* [OBJECTIVE]
Search the entries below. Return every line that has "across" in it.

Collected data:
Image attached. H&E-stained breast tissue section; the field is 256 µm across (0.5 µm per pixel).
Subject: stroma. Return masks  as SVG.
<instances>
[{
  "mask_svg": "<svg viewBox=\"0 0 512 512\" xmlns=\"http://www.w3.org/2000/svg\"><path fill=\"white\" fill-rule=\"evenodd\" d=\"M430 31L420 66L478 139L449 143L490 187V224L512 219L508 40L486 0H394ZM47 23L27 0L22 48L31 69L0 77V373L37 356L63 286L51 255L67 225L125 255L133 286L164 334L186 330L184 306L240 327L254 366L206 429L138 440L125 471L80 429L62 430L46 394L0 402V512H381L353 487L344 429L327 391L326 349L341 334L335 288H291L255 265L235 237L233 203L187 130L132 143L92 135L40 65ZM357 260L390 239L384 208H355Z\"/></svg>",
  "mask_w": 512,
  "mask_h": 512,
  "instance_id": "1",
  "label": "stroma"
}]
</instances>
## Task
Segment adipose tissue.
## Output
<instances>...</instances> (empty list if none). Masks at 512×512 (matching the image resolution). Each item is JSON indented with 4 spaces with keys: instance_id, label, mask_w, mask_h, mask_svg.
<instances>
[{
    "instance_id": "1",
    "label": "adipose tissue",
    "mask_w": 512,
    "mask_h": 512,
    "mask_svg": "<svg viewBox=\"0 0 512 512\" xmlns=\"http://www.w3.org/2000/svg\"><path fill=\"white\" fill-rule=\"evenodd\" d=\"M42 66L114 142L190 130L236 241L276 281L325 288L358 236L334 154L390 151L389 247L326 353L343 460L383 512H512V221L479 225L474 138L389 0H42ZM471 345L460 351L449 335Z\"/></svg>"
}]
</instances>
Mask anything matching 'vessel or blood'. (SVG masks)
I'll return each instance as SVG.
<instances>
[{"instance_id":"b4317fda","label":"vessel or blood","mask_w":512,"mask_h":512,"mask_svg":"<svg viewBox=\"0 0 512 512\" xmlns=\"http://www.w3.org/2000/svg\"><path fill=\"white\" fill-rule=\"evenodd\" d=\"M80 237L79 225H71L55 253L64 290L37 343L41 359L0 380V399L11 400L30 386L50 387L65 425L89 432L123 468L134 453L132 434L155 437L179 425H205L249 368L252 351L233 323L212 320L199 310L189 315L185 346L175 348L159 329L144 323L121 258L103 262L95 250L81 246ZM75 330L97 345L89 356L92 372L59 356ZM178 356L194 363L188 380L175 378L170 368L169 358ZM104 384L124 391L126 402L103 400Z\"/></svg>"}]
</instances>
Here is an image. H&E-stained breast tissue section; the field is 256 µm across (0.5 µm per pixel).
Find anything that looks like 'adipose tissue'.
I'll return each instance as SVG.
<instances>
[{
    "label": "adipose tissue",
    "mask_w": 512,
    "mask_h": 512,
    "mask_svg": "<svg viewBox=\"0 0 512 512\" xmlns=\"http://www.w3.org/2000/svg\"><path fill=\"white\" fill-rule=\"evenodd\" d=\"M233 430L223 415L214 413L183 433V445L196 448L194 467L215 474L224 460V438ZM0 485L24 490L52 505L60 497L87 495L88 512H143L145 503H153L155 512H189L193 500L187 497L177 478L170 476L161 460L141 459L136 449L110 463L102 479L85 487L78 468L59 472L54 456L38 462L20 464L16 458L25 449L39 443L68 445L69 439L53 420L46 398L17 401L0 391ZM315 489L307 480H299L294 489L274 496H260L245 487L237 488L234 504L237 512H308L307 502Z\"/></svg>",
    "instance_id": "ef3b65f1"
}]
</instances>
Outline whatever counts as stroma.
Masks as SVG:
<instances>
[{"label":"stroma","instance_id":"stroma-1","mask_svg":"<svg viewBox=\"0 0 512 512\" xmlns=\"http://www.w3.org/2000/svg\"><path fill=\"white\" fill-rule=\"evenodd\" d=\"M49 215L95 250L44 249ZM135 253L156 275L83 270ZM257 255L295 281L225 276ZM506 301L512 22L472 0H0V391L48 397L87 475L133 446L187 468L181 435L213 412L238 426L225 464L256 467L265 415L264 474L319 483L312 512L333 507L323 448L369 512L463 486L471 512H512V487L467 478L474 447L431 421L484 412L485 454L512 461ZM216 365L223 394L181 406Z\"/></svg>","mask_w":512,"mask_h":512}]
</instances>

* [SOLUTION TO THIS TASK]
Image attached. H&E-stained breast tissue section; the field is 256 µm across (0.5 µm per pixel).
Here is an image. H&E-stained breast tissue section; the field is 256 µm across (0.5 µm per pixel).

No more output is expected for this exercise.